Problem to solve ::
Find the string "cyan" in the records. Copy every line it appears in.

[Material provided Boundary: Start]

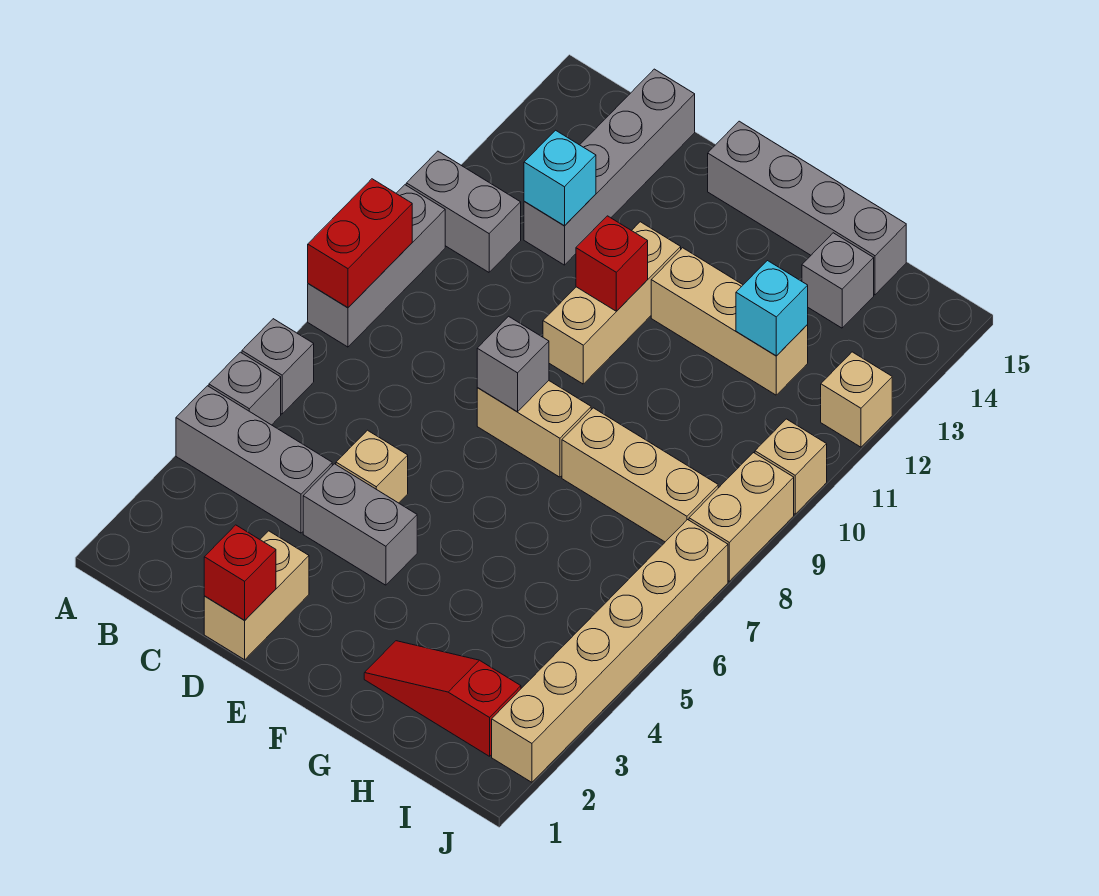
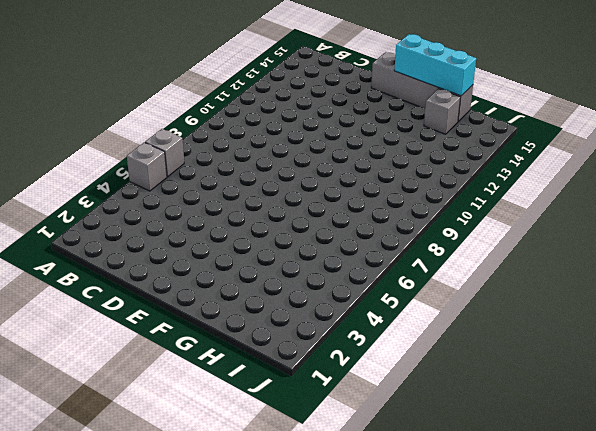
cyan brick F15:H15 level 2 -> none
none -> grey brick A4:C4 level 1
none -> grey brick A8:A10 level 1
none -> grey brick A11:B11 level 1

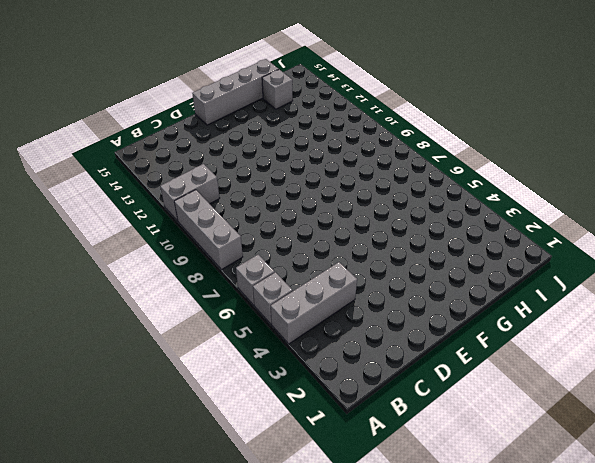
none -> grey brick C12:C15 level 1
none -> tan brick D1:D2 level 1
none -> grey brick D4:E4 level 1

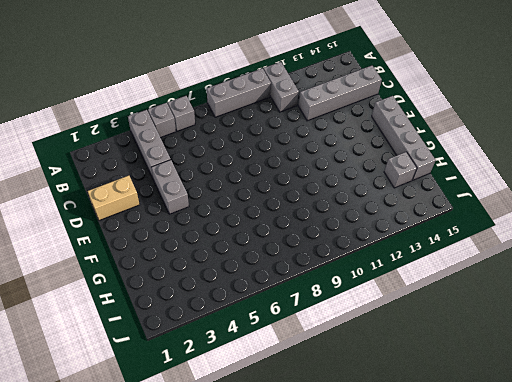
none -> tan brick D5 level 1
none -> tan brick E8:F8 level 1
none -> tan brick E10:E12 level 1

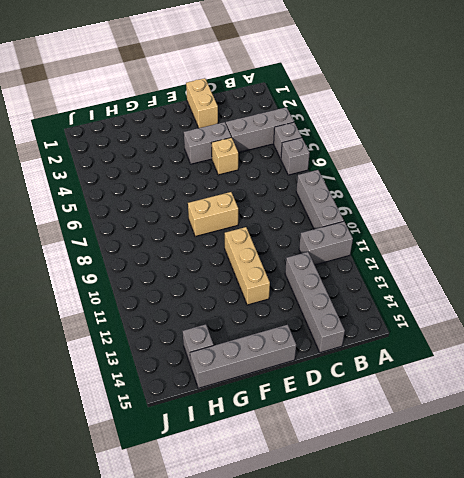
none -> tan brick F12:H12 level 1
none -> red slope G2:I2 level 1 top I
none -> tan brick G8:I8 level 1

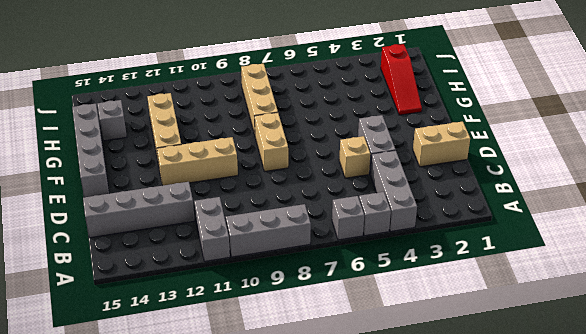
none -> tan brick J2:J7 level 1
none -> tan brick J8:J9 level 1
none -> tan brick J10 level 1

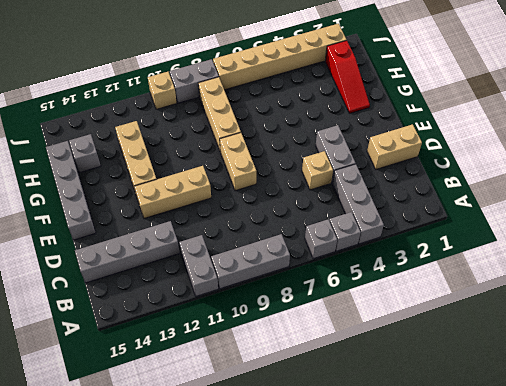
grey brick J8:J9 level 1 -> tan brick J8:J9 level 1
none -> tan brick J12 level 1
none -> red brick A8:A9 level 2
none -> cyan brick C12 level 2

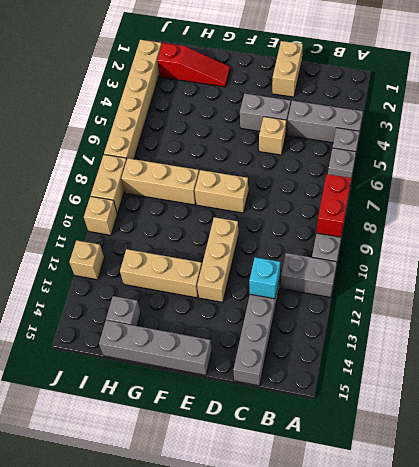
none -> red brick D1 level 2
none -> grey brick E8 level 2
none -> red brick E11 level 2

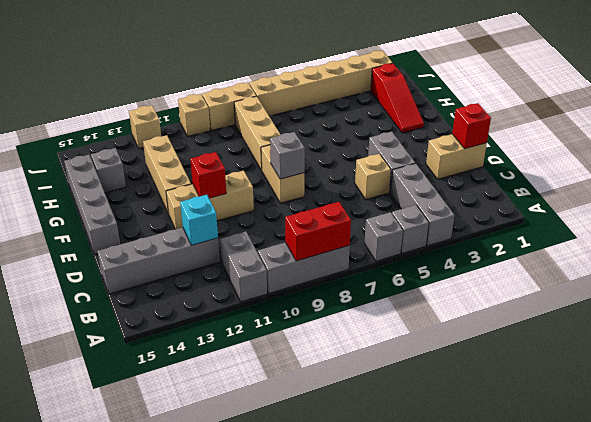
none -> cyan brick H12 level 2

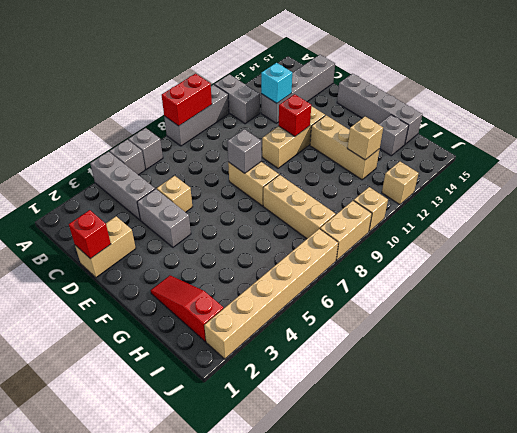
tan brick H12 level 2 -> cyan brick H12 level 2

[Material provided Boundary: End]

Response to this task ::
cyan brick F15:H15 level 2 -> none
none -> cyan brick C12 level 2
none -> cyan brick H12 level 2
tan brick H12 level 2 -> cyan brick H12 level 2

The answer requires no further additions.